_TASK STATEMENT_
Please return the lines below verbatim, beginning at the one that has "camera: 10 degrees left, 15 degrees down" and stopping after the one that has "(314, 467) = (282, 458): orange", and add no other lines.

_DATA SHOWN_
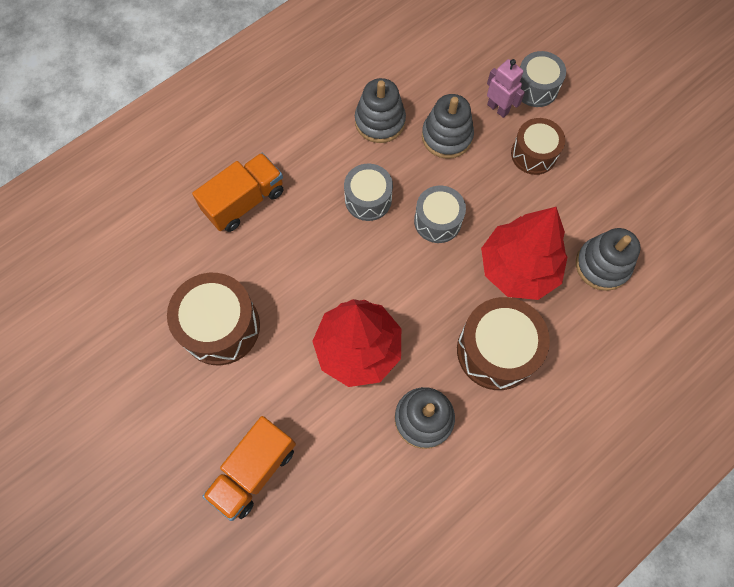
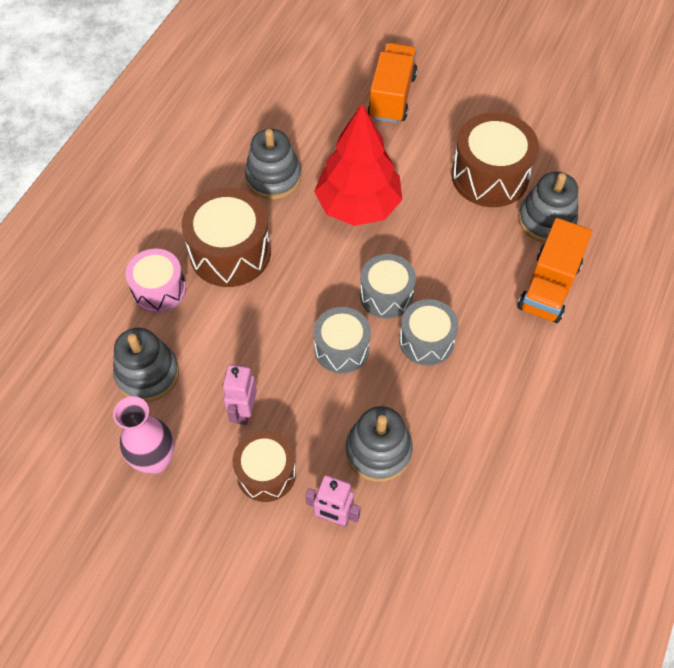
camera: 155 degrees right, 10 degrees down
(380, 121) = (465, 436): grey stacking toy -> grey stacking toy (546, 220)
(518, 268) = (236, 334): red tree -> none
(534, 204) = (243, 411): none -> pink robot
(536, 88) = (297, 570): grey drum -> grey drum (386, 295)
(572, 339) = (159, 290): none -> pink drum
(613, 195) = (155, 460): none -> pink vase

...

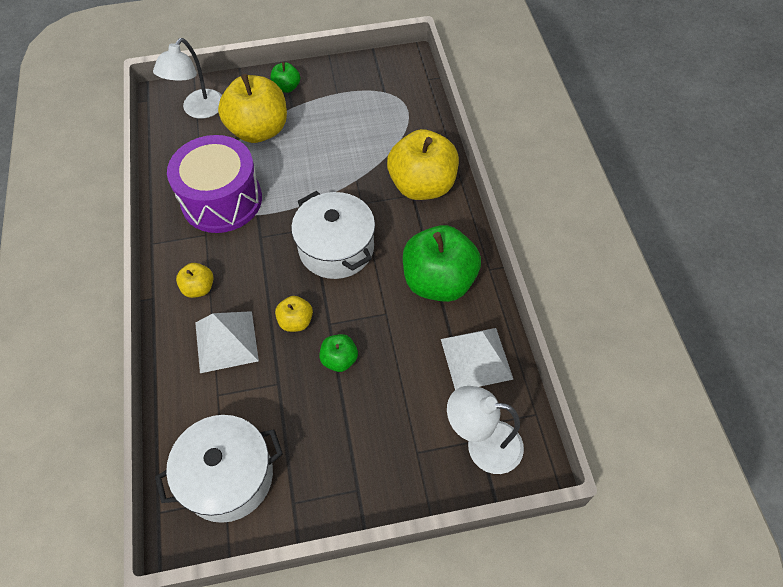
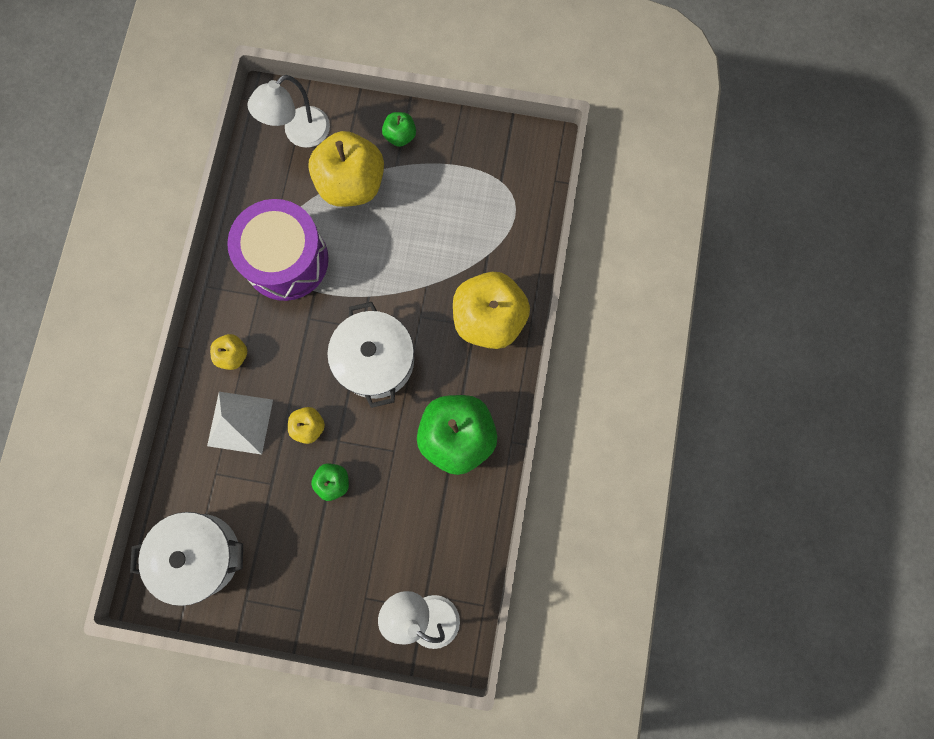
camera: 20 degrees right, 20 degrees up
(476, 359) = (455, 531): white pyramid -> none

---

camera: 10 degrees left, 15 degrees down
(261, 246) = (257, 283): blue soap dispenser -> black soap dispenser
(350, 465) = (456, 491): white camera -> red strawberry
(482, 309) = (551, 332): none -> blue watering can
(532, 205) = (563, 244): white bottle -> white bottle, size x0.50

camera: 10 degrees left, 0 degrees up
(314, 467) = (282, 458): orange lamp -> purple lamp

_EXERCISE RESPONSE_
camera: 10 degrees left, 15 degrees down
(261, 246) = (257, 283): blue soap dispenser -> black soap dispenser
(350, 465) = (456, 491): white camera -> red strawberry
(482, 309) = (551, 332): none -> blue watering can
(532, 205) = (563, 244): white bottle -> white bottle, size x0.50

camera: 10 degrees left, 0 degrees up
(314, 467) = (282, 458): orange lamp -> purple lamp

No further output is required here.